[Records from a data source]
○ ○ ○ ○ ○
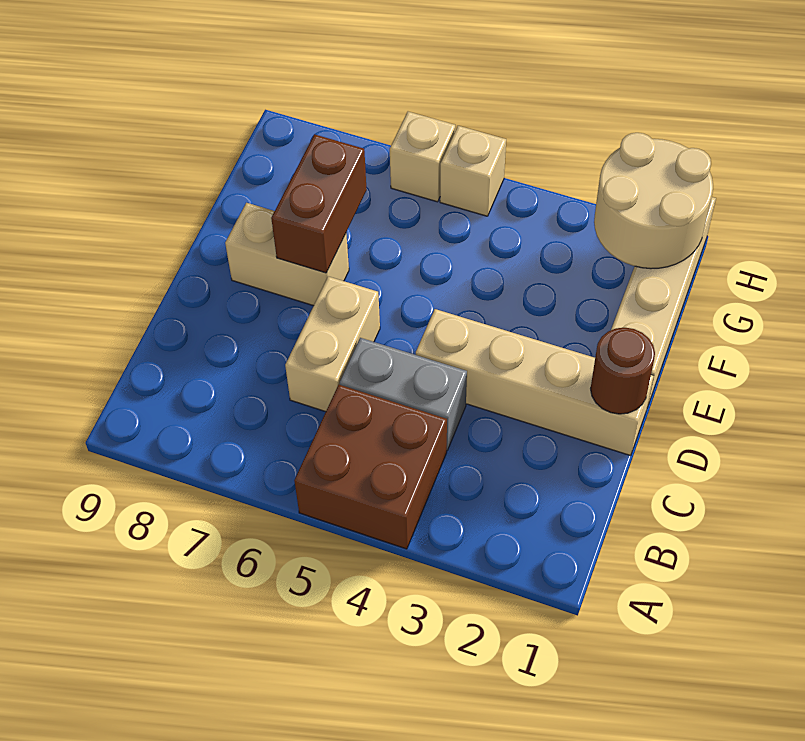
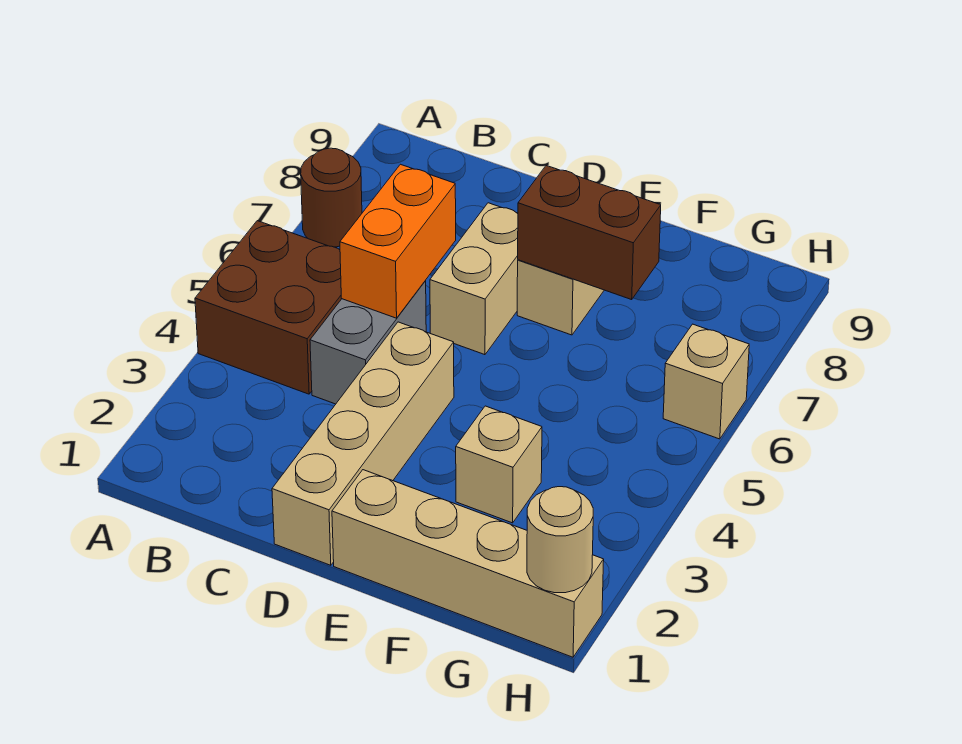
none -> orange 1x2 brick [340,164,456,318]
tan 1x2 brick [285,276,380,412] -> tan 1x2 brick turned to [430,203,518,355]
brown 1x1 round brick [591,328,655,414] -> brown 1x1 round brick moved to [301,148,362,247]
tan 2x2 round brick [594,133,713,269] -> tan 1x1 round brick [527,487,593,593]
tan 1x1 brick [440,126,506,216] -> tan 1x1 brick moved to [456,406,542,523]

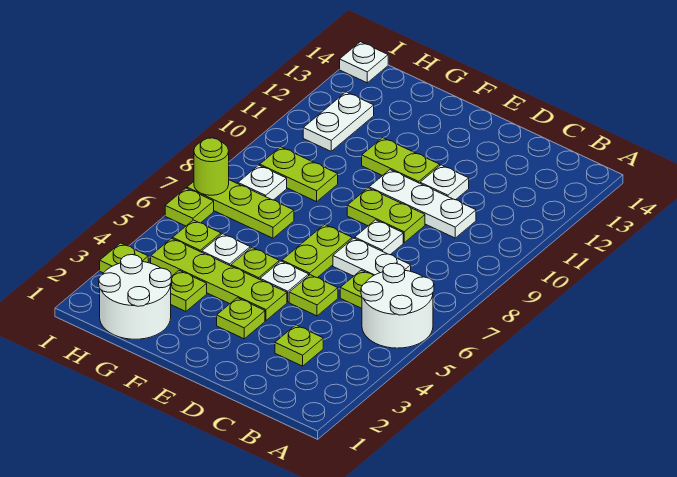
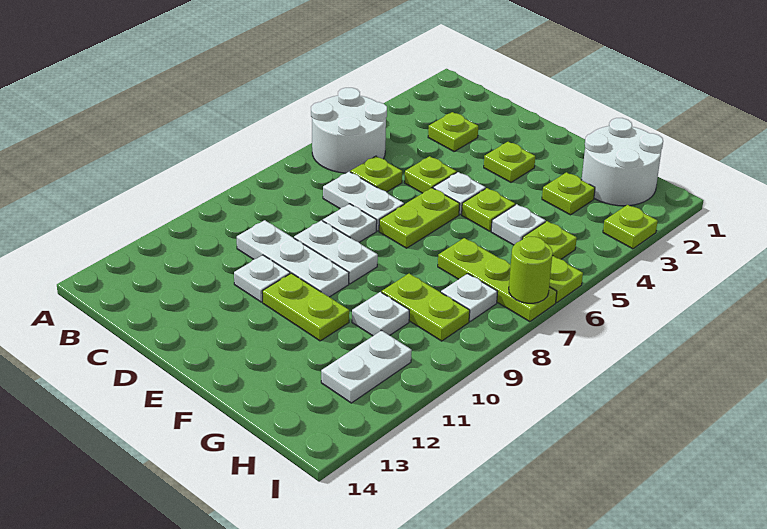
lime 1x2 plate [347,188,425,243] -> white 1x2 plate [294,220,378,284]
lime 1x4 plate [151,238,287,320] -> none
white 1x1 plate [340,42,388,83] -> white 1x1 plate moved to [352,292,409,336]

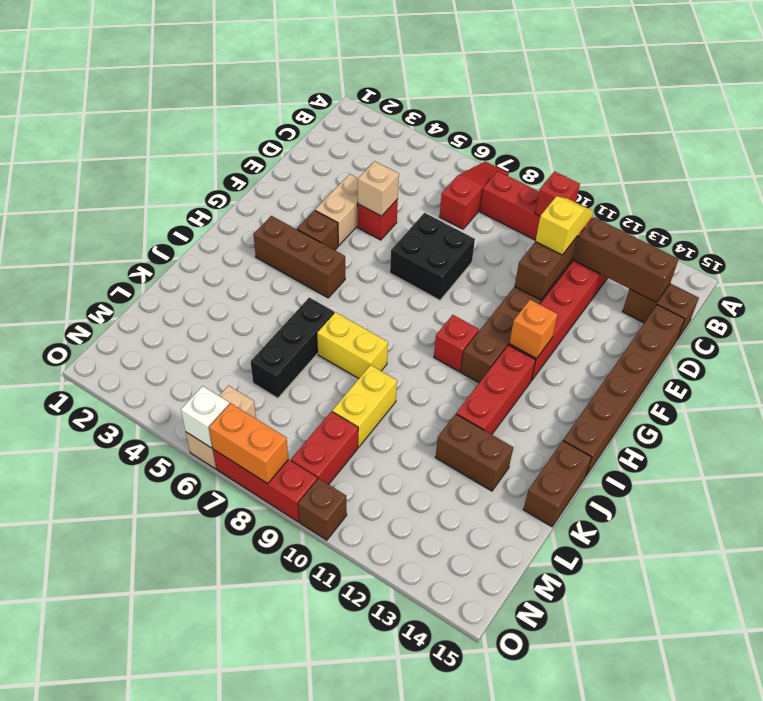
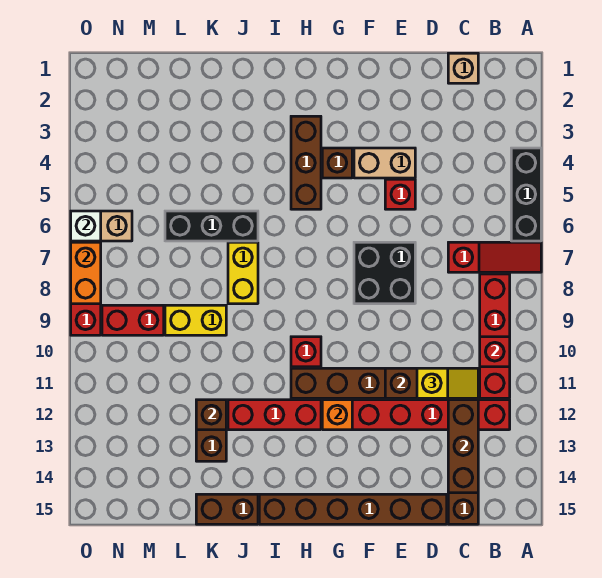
none -> black 1x3 brick [511,148,541,241]
tan 1x1 brick [358,161,399,216] -> tan 1x1 brick moved to [448,53,478,83]
brown 1x1 brick [298,478,347,540] -> brown 1x1 brick moved to [196,400,226,430]

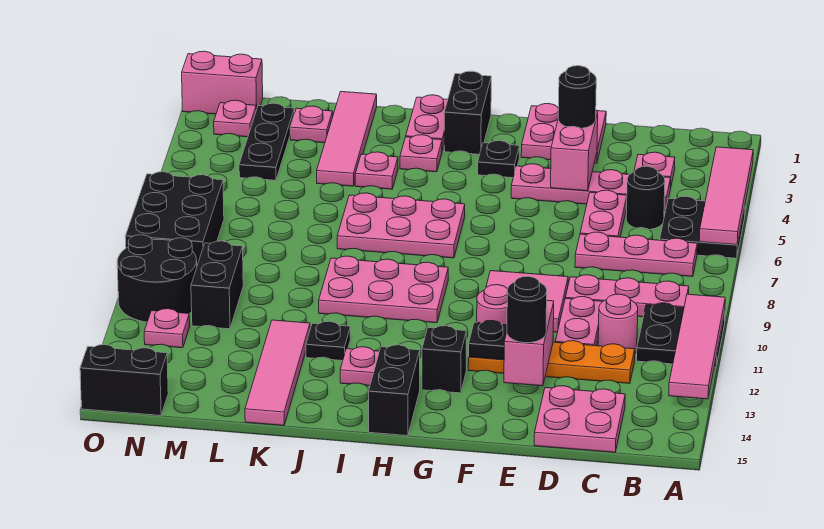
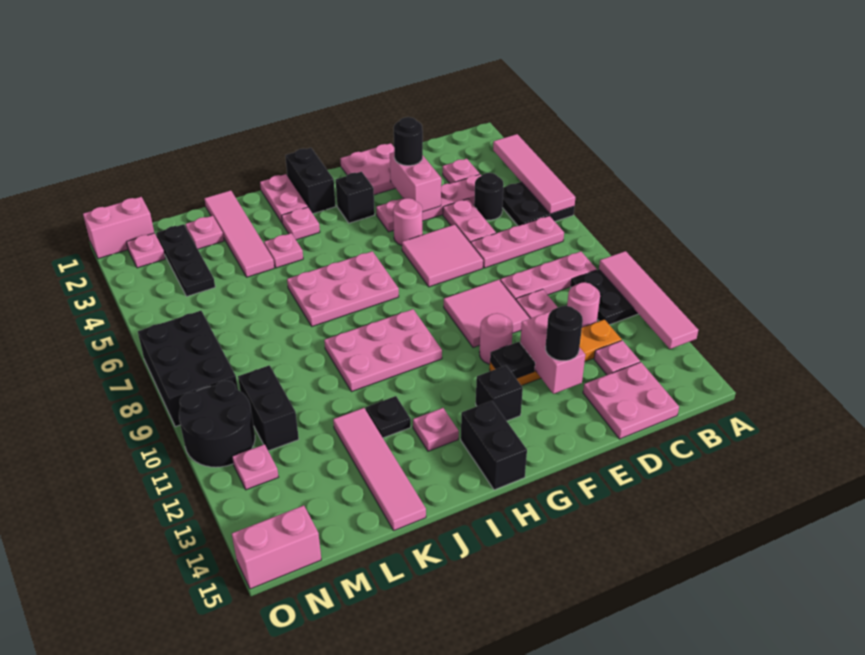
none -> pink 1x1 plate [594,340,640,375]
none -> pink 2x2 tile [402,225,483,287]
none -> pink 1x1 round brick [393,198,423,245]
black 1x1 plate [478,141,519,178] -> black 1x1 brick [336,172,375,223]
black 1x2 brick [80,345,168,415] -> pink 1x2 brick [232,505,321,589]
○ ○ ○ ○ ○
Directive ::
Wherever the word "brown" appears in a line of the data above, copy that line.

Expected output ::
brown 1x1 round brick [591,328,655,414] -> brown 1x1 round brick moved to [301,148,362,247]
brown 1x1 brick [298,478,347,540] -> brown 1x1 brick moved to [196,400,226,430]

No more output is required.